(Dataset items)
-- Opening Marker --

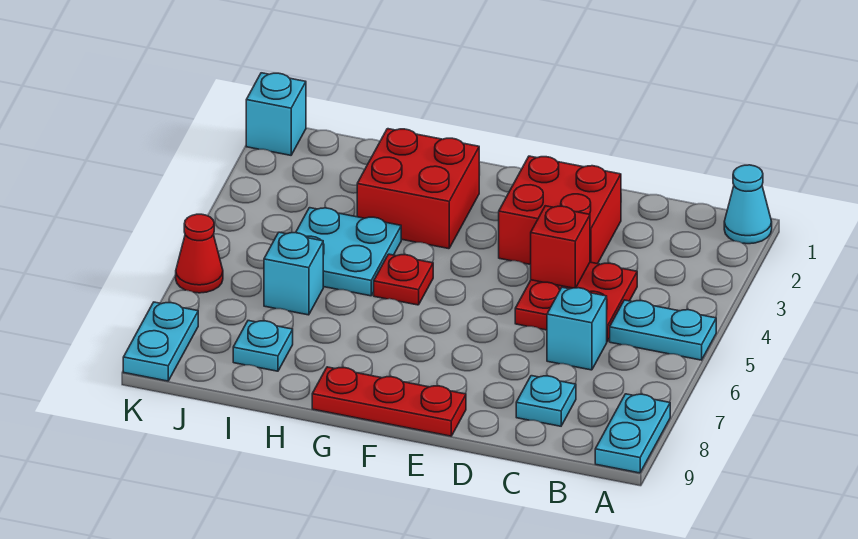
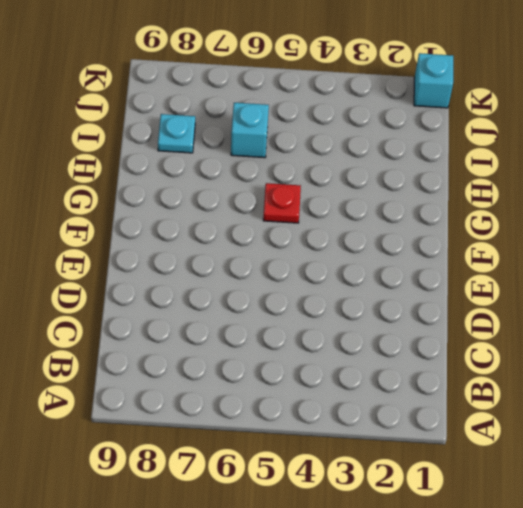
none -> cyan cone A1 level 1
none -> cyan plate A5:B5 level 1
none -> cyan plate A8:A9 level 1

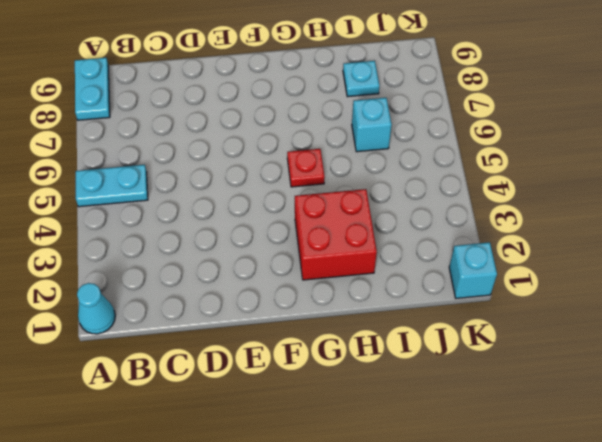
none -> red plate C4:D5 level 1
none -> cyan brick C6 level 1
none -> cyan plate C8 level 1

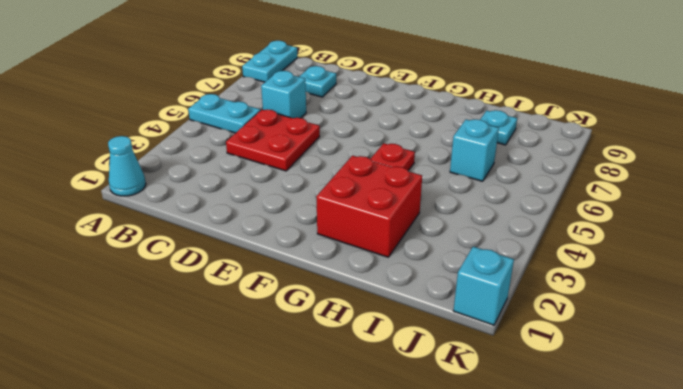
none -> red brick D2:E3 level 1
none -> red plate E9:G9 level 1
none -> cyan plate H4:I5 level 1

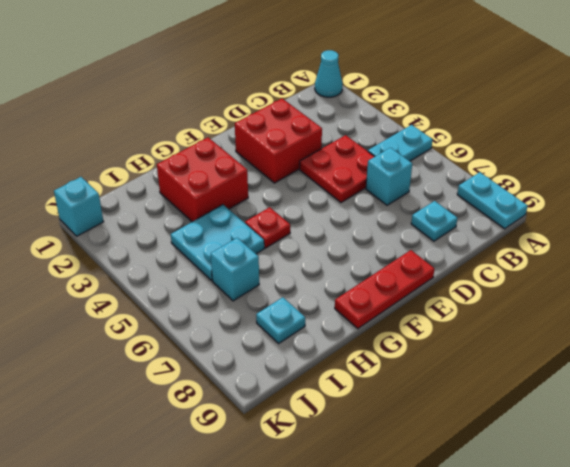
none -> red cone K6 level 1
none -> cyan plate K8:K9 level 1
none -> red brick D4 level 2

-- Closing Marker --
-- Opening Marker --

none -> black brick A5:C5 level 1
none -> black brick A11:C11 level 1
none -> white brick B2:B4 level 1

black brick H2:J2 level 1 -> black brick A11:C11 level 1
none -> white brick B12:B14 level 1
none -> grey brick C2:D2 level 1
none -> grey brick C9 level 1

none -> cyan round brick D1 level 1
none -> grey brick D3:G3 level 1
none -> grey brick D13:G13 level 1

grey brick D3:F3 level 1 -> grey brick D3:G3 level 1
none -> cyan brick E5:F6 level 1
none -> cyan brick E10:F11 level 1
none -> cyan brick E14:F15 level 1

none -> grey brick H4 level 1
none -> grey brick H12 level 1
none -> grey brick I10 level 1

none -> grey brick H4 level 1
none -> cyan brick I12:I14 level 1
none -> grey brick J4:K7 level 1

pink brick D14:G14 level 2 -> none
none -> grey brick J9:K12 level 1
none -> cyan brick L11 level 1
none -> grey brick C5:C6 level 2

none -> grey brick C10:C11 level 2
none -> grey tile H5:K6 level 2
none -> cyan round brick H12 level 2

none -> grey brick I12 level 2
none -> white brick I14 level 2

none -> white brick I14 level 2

-- Closing Marker --

REQUIRED WORK. Retype the portion of the data above that starts on the line with "none -> black brick A5:C5 level 1" and finishes on the line with "none -> cyan brick E5:F6 level 1", including both of those lines.

EXPECTED ANSWER.
none -> black brick A5:C5 level 1
none -> black brick A11:C11 level 1
none -> white brick B2:B4 level 1

black brick H2:J2 level 1 -> black brick A11:C11 level 1
none -> white brick B12:B14 level 1
none -> grey brick C2:D2 level 1
none -> grey brick C9 level 1

none -> cyan round brick D1 level 1
none -> grey brick D3:G3 level 1
none -> grey brick D13:G13 level 1

grey brick D3:F3 level 1 -> grey brick D3:G3 level 1
none -> cyan brick E5:F6 level 1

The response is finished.